REQUIRED WORK. Wherever the line with "brown key: 4 -> 0" sits in the listing below, transcribe from it up to and including the line with "yellow headphones: 11 -> 12", exactly, and leave the remaining lines out.

PROVIDED INFORMATION.

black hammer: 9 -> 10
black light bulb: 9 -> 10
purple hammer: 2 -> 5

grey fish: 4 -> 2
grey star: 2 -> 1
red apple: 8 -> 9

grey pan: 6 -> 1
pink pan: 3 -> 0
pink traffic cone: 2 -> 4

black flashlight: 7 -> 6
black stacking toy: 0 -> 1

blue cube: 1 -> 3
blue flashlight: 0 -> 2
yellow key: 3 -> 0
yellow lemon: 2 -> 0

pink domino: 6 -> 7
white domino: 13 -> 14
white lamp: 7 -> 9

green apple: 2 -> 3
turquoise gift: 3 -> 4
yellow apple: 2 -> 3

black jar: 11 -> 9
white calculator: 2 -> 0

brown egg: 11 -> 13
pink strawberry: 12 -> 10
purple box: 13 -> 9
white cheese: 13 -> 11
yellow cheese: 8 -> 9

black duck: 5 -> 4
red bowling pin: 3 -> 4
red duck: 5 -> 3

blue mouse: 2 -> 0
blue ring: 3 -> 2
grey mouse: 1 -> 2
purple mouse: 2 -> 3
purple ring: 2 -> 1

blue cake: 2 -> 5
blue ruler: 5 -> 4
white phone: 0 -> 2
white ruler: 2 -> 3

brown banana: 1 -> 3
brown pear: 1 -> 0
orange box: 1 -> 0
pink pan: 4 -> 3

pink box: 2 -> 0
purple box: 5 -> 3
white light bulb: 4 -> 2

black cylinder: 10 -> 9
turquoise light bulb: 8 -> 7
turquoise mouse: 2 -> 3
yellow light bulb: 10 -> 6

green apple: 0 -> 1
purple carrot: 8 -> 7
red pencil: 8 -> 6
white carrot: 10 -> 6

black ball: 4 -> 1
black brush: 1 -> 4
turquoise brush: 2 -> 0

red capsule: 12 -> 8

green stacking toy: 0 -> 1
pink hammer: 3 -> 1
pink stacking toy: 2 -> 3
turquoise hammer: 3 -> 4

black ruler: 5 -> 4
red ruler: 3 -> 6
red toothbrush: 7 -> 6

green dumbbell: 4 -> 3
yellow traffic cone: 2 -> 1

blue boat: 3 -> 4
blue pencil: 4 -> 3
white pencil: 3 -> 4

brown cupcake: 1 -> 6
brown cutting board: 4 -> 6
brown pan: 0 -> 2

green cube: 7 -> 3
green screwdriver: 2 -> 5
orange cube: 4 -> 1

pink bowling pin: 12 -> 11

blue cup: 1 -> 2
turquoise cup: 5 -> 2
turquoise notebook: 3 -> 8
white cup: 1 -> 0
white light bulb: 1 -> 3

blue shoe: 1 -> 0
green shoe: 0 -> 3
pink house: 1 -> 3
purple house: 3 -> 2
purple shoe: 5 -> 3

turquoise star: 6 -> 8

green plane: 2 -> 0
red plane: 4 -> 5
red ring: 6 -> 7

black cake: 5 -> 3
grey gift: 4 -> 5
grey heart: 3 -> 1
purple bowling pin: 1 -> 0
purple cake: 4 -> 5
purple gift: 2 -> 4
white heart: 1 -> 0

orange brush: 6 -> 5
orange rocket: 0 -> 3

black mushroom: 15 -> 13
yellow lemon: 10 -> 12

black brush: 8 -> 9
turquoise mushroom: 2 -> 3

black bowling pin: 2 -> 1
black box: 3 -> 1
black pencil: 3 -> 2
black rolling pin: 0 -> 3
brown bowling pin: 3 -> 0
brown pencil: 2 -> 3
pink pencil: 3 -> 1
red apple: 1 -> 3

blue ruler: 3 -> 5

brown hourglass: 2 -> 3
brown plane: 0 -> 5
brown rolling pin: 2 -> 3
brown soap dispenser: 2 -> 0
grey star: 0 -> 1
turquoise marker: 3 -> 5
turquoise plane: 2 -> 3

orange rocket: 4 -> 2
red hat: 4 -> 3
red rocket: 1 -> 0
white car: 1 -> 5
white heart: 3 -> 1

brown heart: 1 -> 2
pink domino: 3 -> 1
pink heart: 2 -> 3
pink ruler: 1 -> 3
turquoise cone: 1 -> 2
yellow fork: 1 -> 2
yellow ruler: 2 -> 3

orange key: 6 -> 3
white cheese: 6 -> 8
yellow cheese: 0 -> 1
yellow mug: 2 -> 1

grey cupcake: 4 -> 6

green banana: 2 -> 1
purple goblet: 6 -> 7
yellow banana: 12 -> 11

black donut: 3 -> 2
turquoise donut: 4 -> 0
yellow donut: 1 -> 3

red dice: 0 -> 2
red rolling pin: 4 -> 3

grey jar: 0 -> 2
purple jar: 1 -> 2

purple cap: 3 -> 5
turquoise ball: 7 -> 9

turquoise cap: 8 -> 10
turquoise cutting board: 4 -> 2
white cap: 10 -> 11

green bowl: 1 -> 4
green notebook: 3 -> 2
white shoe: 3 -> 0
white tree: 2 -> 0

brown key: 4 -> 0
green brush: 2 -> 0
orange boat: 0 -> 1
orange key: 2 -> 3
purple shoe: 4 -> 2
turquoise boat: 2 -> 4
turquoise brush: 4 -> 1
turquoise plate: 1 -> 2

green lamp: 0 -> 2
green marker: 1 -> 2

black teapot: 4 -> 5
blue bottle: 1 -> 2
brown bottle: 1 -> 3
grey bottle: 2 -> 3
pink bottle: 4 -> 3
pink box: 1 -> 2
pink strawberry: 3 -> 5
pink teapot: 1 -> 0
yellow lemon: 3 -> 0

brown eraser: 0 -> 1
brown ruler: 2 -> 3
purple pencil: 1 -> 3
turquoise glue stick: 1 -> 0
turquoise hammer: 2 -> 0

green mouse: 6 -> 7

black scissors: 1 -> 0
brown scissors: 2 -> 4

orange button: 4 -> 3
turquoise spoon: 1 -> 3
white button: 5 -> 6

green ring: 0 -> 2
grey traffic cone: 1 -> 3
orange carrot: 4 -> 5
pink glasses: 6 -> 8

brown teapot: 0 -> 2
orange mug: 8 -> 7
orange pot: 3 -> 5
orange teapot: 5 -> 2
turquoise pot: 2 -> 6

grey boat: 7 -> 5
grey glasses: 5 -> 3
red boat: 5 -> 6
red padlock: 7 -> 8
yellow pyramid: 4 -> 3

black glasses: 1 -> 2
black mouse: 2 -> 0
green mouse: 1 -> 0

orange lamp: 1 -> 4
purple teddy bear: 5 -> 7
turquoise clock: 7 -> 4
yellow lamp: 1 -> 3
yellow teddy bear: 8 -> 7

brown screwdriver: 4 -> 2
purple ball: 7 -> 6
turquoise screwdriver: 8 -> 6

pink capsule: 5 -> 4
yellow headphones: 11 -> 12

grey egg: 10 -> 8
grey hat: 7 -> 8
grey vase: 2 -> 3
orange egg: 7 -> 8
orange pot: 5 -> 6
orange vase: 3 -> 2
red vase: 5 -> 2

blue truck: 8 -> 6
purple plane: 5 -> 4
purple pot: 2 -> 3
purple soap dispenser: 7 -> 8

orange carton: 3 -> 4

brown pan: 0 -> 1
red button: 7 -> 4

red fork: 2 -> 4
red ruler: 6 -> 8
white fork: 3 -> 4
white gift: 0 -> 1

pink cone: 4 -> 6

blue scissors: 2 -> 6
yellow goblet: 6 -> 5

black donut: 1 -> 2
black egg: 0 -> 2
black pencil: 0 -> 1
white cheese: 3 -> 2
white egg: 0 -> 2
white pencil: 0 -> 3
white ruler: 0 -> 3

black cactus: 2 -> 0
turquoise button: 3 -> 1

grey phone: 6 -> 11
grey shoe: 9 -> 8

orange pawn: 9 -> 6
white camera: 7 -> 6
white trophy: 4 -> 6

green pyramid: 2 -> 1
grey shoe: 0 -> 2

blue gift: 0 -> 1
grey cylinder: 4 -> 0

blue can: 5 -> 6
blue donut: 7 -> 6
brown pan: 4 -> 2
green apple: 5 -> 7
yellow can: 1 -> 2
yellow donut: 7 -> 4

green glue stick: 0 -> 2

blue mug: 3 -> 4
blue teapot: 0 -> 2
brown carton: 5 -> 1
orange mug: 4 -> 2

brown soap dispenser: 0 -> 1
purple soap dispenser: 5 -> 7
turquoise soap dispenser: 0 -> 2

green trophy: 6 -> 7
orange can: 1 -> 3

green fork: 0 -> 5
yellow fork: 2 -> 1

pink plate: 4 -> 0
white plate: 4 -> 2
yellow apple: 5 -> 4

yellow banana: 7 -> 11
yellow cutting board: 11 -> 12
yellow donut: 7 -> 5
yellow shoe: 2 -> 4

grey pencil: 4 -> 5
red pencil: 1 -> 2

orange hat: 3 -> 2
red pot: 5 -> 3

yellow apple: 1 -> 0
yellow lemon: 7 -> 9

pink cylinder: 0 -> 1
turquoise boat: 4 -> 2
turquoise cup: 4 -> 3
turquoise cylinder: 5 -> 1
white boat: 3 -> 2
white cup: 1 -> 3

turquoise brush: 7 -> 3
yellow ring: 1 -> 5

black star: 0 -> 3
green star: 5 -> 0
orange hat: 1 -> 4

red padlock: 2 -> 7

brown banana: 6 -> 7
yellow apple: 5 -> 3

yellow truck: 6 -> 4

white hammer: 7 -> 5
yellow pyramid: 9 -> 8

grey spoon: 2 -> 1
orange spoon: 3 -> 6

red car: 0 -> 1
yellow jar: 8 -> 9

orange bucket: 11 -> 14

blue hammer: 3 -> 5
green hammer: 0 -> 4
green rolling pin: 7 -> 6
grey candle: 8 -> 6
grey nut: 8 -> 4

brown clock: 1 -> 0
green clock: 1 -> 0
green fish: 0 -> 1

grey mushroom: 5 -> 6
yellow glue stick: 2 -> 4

EXERCISE ANSWER.
brown key: 4 -> 0
green brush: 2 -> 0
orange boat: 0 -> 1
orange key: 2 -> 3
purple shoe: 4 -> 2
turquoise boat: 2 -> 4
turquoise brush: 4 -> 1
turquoise plate: 1 -> 2

green lamp: 0 -> 2
green marker: 1 -> 2

black teapot: 4 -> 5
blue bottle: 1 -> 2
brown bottle: 1 -> 3
grey bottle: 2 -> 3
pink bottle: 4 -> 3
pink box: 1 -> 2
pink strawberry: 3 -> 5
pink teapot: 1 -> 0
yellow lemon: 3 -> 0

brown eraser: 0 -> 1
brown ruler: 2 -> 3
purple pencil: 1 -> 3
turquoise glue stick: 1 -> 0
turquoise hammer: 2 -> 0

green mouse: 6 -> 7

black scissors: 1 -> 0
brown scissors: 2 -> 4

orange button: 4 -> 3
turquoise spoon: 1 -> 3
white button: 5 -> 6

green ring: 0 -> 2
grey traffic cone: 1 -> 3
orange carrot: 4 -> 5
pink glasses: 6 -> 8

brown teapot: 0 -> 2
orange mug: 8 -> 7
orange pot: 3 -> 5
orange teapot: 5 -> 2
turquoise pot: 2 -> 6

grey boat: 7 -> 5
grey glasses: 5 -> 3
red boat: 5 -> 6
red padlock: 7 -> 8
yellow pyramid: 4 -> 3

black glasses: 1 -> 2
black mouse: 2 -> 0
green mouse: 1 -> 0

orange lamp: 1 -> 4
purple teddy bear: 5 -> 7
turquoise clock: 7 -> 4
yellow lamp: 1 -> 3
yellow teddy bear: 8 -> 7

brown screwdriver: 4 -> 2
purple ball: 7 -> 6
turquoise screwdriver: 8 -> 6

pink capsule: 5 -> 4
yellow headphones: 11 -> 12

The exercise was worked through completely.